- Data section -
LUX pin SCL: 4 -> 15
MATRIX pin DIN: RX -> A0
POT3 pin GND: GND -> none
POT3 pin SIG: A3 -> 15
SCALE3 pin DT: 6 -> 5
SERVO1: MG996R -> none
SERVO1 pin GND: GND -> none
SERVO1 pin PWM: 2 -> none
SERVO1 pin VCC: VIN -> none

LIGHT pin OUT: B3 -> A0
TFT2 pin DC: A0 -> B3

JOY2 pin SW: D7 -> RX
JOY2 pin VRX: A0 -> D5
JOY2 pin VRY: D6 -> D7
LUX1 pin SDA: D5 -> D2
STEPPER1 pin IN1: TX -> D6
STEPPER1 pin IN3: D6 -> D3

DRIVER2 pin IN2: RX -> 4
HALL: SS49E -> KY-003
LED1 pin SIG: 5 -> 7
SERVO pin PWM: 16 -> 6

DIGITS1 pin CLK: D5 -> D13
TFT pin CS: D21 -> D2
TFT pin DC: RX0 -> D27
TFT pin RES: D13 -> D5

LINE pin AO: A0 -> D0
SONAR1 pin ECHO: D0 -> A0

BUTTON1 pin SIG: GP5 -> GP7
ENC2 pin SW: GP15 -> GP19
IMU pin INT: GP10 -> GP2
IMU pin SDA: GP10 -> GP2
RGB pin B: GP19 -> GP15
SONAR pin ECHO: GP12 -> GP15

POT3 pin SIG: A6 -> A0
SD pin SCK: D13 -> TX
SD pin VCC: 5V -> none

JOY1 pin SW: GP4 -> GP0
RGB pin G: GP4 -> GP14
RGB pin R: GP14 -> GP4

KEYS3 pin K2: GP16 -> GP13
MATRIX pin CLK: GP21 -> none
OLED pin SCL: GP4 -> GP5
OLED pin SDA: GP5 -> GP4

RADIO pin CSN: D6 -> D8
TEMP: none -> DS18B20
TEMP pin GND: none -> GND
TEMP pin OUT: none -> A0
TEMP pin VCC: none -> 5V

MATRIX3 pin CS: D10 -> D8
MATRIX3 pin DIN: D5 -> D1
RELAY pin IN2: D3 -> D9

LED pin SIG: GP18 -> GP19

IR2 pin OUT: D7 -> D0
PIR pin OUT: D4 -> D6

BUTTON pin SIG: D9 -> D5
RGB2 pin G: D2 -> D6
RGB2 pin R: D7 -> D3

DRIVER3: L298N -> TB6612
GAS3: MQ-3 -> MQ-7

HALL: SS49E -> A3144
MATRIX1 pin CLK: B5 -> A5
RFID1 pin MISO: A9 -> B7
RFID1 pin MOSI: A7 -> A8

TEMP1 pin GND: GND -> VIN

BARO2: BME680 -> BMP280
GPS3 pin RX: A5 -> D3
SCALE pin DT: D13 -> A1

- Problem to work on -
Take from the material above the lines running from the one with "LUX1 pin SDA: D5 -> D2" through the one with "LINE pin AO: A0 -> D0", and repeat them exactly, with nothing else.

- Result of the task -
LUX1 pin SDA: D5 -> D2
STEPPER1 pin IN1: TX -> D6
STEPPER1 pin IN3: D6 -> D3

DRIVER2 pin IN2: RX -> 4
HALL: SS49E -> KY-003
LED1 pin SIG: 5 -> 7
SERVO pin PWM: 16 -> 6

DIGITS1 pin CLK: D5 -> D13
TFT pin CS: D21 -> D2
TFT pin DC: RX0 -> D27
TFT pin RES: D13 -> D5

LINE pin AO: A0 -> D0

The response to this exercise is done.